-- start --
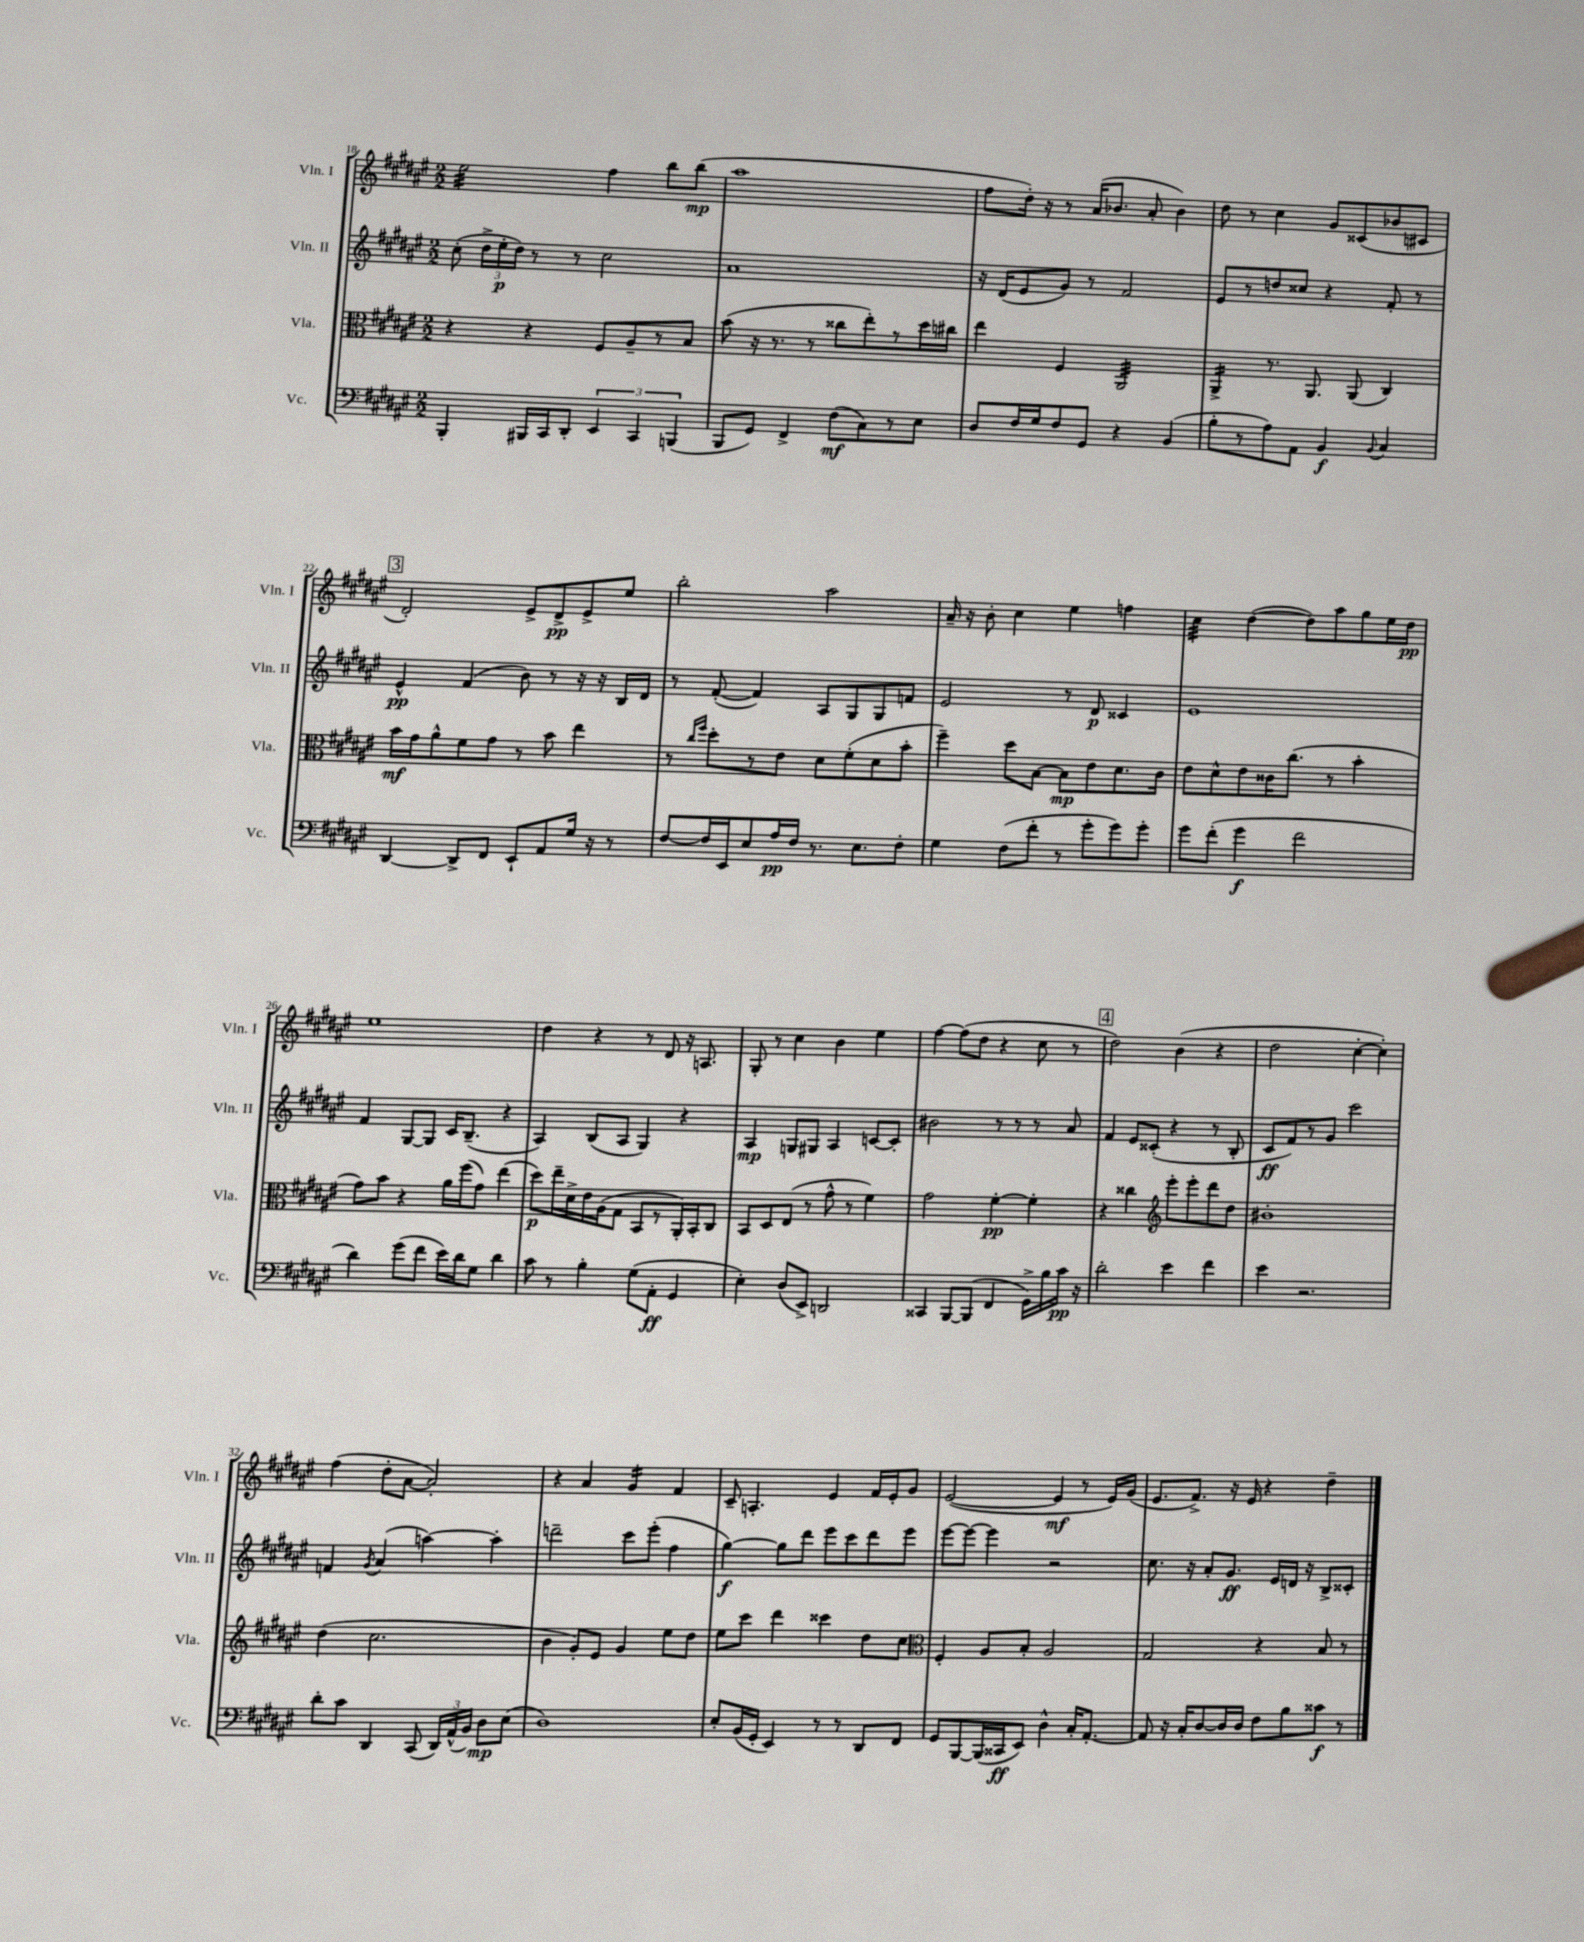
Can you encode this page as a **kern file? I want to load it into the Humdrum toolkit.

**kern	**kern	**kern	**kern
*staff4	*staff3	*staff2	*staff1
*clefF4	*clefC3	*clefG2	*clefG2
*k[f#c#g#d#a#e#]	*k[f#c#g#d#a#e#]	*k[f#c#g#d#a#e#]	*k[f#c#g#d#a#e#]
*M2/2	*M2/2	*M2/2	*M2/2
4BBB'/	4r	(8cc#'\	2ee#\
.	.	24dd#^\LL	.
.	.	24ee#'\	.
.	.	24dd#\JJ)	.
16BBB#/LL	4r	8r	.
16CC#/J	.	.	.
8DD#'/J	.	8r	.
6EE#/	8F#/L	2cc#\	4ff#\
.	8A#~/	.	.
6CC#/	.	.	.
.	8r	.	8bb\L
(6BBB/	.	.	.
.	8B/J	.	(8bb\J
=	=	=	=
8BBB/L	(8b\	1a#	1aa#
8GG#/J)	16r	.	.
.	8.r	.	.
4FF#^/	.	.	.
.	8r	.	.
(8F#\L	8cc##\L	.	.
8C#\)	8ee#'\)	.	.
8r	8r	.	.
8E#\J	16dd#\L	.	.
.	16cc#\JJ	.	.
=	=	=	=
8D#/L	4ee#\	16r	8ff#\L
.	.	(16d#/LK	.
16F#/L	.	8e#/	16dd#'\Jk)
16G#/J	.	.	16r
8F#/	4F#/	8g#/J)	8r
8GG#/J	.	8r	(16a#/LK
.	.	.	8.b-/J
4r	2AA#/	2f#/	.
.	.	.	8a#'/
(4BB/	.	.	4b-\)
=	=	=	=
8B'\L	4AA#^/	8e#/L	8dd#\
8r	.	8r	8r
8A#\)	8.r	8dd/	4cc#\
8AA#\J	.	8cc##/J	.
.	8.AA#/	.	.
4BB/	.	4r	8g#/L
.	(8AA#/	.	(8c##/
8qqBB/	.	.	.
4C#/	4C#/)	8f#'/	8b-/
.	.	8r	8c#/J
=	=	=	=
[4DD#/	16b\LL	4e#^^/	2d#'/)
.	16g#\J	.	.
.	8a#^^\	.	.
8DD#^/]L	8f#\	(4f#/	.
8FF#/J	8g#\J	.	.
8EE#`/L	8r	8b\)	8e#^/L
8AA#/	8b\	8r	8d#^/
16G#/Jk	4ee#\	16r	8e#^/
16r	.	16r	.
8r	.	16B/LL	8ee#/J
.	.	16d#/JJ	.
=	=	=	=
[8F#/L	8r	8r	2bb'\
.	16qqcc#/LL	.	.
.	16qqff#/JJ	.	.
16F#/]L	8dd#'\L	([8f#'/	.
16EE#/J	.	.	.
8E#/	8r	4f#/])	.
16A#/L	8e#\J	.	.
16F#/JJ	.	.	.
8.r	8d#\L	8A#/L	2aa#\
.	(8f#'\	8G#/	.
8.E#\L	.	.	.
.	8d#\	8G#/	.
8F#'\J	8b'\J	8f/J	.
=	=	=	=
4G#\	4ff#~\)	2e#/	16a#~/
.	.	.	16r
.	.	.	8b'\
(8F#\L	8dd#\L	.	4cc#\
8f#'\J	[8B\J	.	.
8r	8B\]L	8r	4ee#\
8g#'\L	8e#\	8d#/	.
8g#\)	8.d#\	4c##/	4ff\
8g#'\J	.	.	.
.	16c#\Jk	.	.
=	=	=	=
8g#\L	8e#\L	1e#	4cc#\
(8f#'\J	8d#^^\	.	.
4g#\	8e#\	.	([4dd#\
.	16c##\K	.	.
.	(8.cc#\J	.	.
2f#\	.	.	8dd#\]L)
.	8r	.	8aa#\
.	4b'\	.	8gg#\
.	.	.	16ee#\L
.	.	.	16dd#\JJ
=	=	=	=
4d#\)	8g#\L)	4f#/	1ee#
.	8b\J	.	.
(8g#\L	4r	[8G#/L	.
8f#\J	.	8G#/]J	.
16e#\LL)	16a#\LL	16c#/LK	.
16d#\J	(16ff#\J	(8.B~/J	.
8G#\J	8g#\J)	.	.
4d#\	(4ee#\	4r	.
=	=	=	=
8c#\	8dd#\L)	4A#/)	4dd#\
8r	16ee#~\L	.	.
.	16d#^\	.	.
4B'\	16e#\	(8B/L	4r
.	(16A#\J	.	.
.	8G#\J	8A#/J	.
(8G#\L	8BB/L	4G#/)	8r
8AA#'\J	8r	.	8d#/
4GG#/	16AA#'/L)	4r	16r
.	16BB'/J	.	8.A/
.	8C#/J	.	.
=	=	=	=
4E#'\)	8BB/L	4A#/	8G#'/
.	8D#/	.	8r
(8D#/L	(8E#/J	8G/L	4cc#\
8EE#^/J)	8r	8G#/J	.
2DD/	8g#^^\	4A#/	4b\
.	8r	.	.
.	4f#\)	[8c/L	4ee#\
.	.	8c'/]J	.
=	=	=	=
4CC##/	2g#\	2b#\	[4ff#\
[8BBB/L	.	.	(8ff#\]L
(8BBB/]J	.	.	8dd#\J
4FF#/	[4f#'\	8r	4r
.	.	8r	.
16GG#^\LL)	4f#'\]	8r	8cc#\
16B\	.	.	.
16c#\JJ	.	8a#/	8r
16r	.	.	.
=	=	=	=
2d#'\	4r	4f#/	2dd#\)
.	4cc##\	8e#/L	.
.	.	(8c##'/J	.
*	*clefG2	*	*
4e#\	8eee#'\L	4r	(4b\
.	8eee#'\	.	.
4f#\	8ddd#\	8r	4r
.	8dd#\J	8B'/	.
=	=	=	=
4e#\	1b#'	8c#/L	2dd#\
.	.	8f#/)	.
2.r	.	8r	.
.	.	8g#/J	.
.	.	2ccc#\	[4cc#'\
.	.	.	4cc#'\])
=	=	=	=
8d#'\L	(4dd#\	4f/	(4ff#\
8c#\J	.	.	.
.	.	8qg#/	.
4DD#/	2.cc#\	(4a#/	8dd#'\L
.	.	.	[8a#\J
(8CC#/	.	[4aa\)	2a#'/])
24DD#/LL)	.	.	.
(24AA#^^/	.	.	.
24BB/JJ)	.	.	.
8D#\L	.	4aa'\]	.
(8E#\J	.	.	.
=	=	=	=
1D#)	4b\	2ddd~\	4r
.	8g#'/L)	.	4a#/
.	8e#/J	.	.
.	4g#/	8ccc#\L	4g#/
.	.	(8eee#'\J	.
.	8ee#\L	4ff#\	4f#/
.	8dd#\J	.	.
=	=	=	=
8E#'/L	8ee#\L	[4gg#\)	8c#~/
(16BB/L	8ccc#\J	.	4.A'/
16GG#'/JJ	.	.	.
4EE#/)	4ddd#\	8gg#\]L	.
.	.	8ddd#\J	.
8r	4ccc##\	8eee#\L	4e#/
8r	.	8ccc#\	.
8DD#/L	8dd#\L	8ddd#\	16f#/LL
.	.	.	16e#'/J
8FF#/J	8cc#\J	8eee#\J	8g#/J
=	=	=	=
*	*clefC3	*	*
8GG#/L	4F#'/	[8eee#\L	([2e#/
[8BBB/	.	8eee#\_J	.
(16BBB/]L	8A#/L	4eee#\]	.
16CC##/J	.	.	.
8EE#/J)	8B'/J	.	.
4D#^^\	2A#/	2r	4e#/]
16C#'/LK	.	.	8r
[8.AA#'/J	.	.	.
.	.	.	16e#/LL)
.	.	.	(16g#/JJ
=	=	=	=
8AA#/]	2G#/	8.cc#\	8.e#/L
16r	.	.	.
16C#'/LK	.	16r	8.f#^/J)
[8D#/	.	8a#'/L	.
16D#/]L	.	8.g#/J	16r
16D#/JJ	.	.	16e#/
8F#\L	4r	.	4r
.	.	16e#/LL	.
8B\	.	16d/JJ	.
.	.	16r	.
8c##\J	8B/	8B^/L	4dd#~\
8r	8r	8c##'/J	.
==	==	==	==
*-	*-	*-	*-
-- end --
### Prompt
Count the lines in the items above that contain the string "kern". Reply with the number alone.

### Correct answer
2